Required action: Transcribe all of the records word for word, please, omitting the pictures.

Given records:
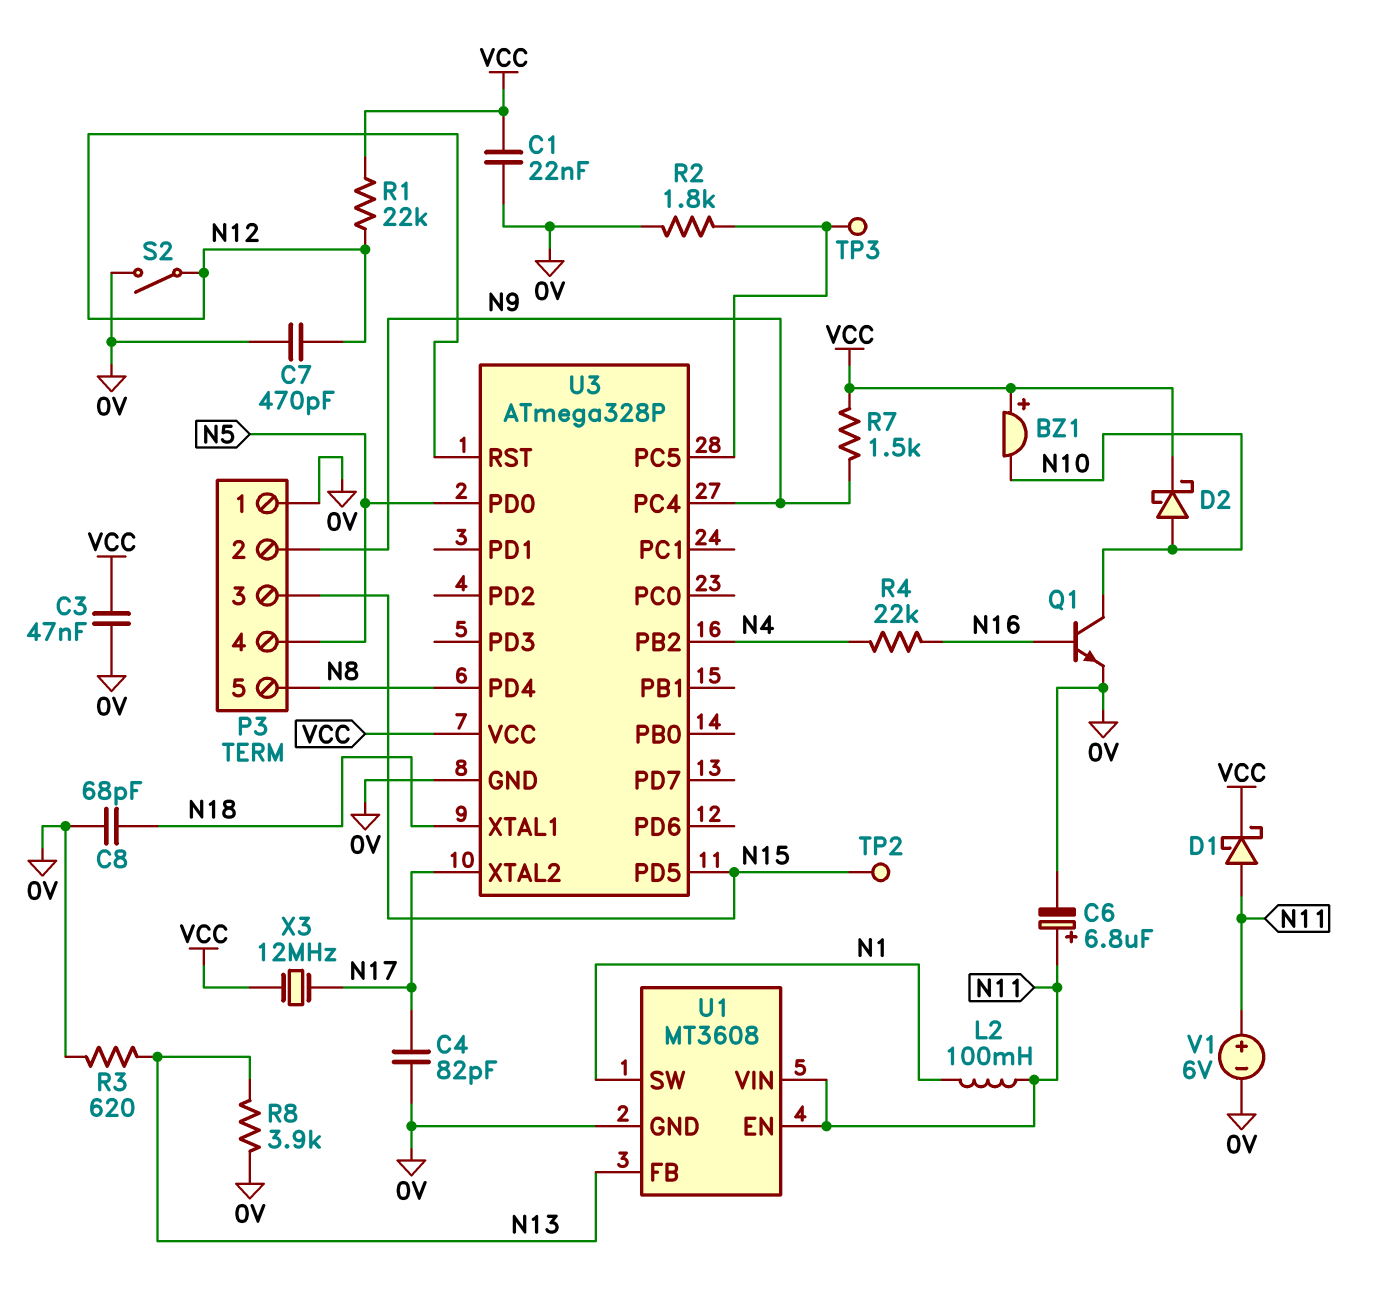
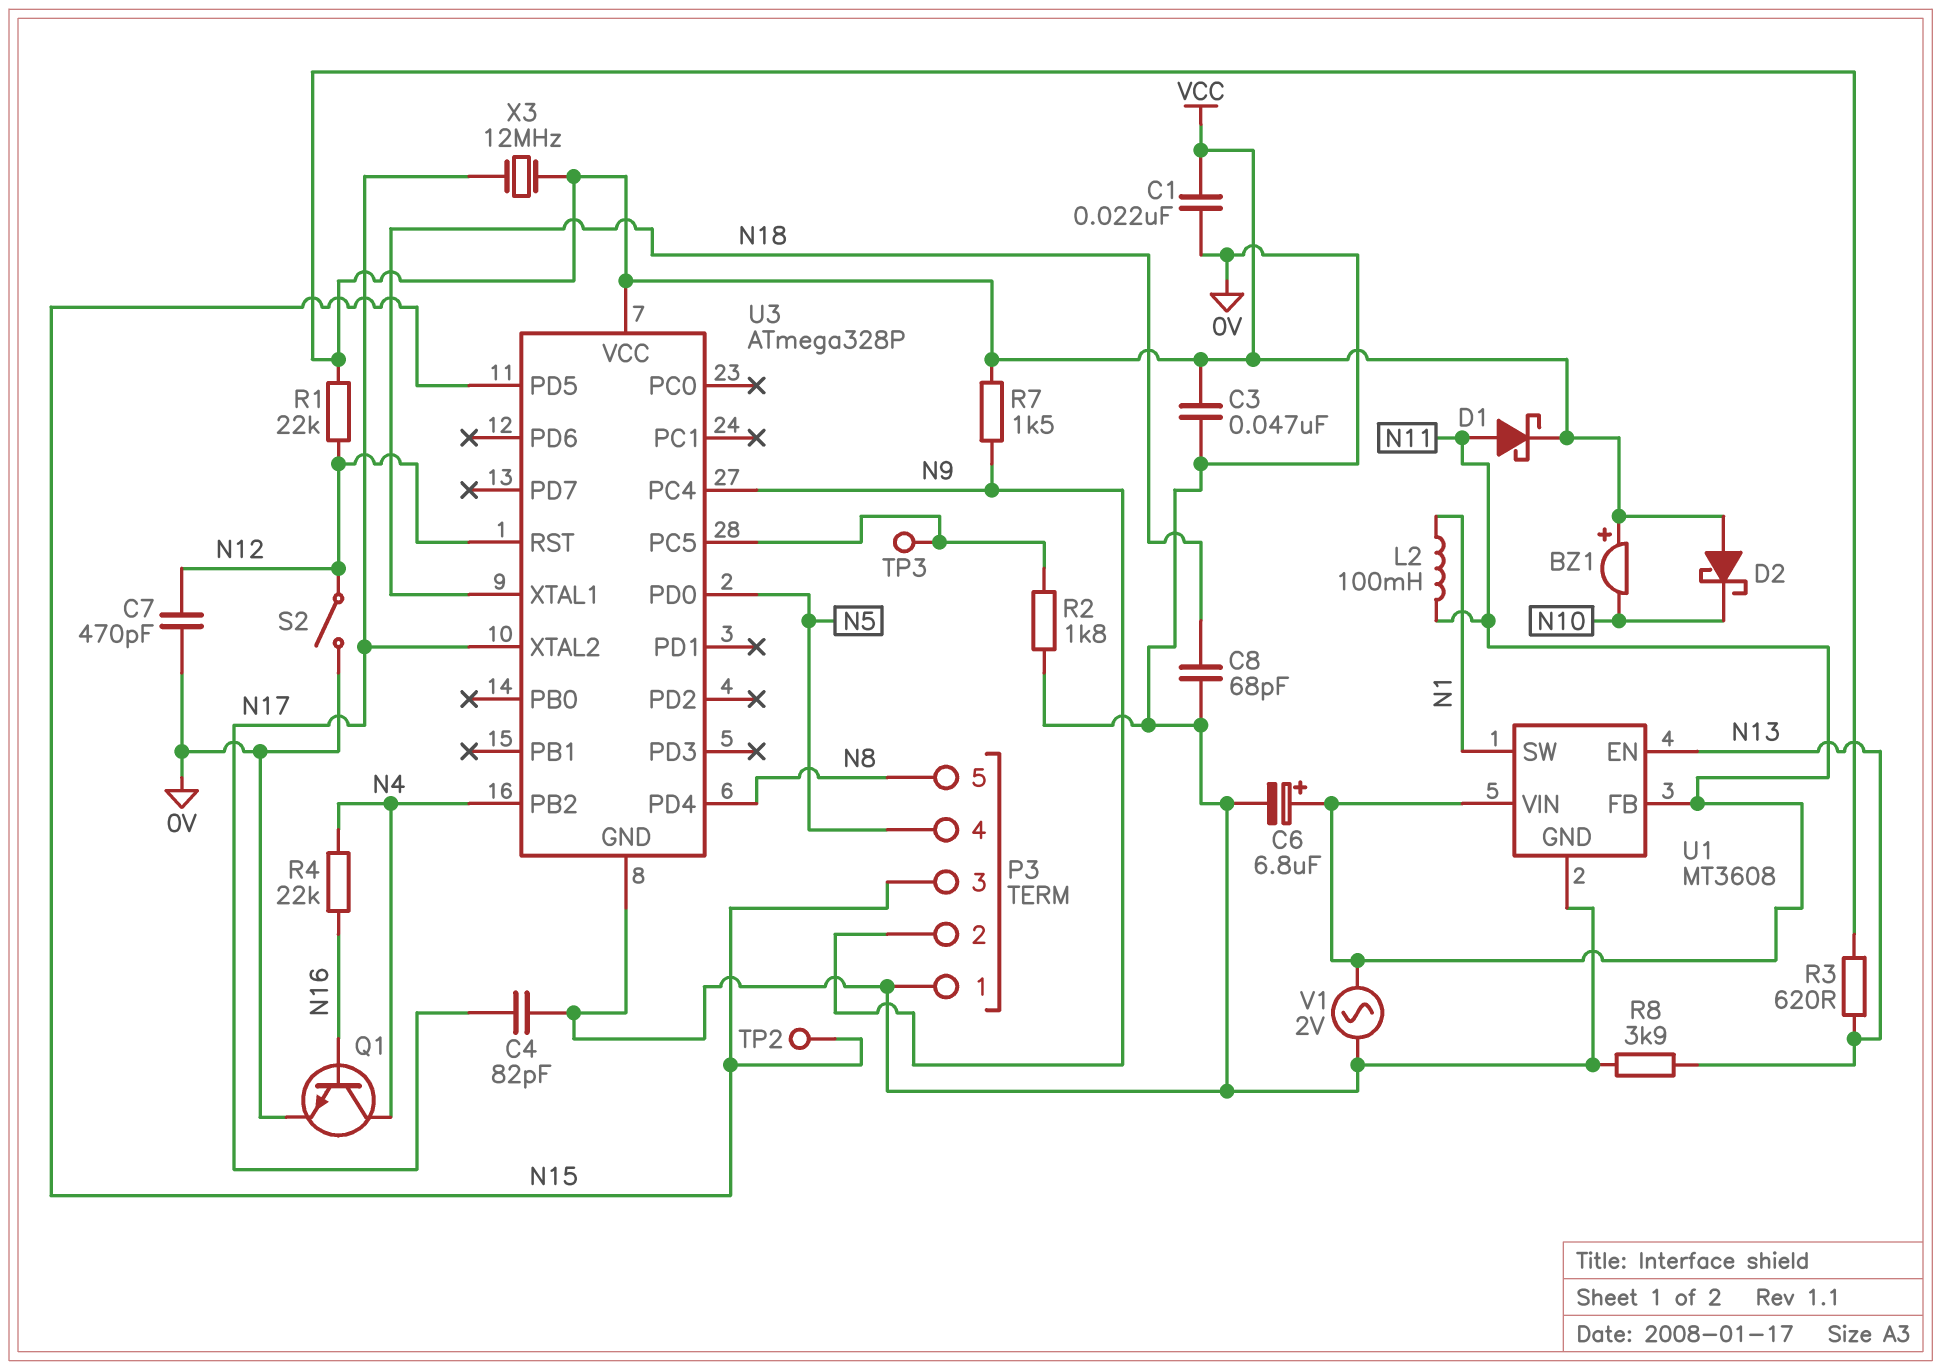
D2: schottky (A N10, K VCC) -> schottky (A VCC, K N10)
Q1: NPN (B N16, C N10, E 0V) -> NPN (B N16, C N4, E 0V)
R3: 620 (0V, N13) -> 620 (N13, VCC)
U1 pin EN: N11 -> N13
U1 pin FB: N13 -> N11
V1: 6V (plus N11, minus 0V) -> AC 2V (0V, N11)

Solved problem:
D2: schottky (A N10, K VCC) -> schottky (A VCC, K N10)
Q1: NPN (B N16, C N10, E 0V) -> NPN (B N16, C N4, E 0V)
R3: 620 (0V, N13) -> 620 (N13, VCC)
U1 pin EN: N11 -> N13
U1 pin FB: N13 -> N11
V1: 6V (plus N11, minus 0V) -> AC 2V (0V, N11)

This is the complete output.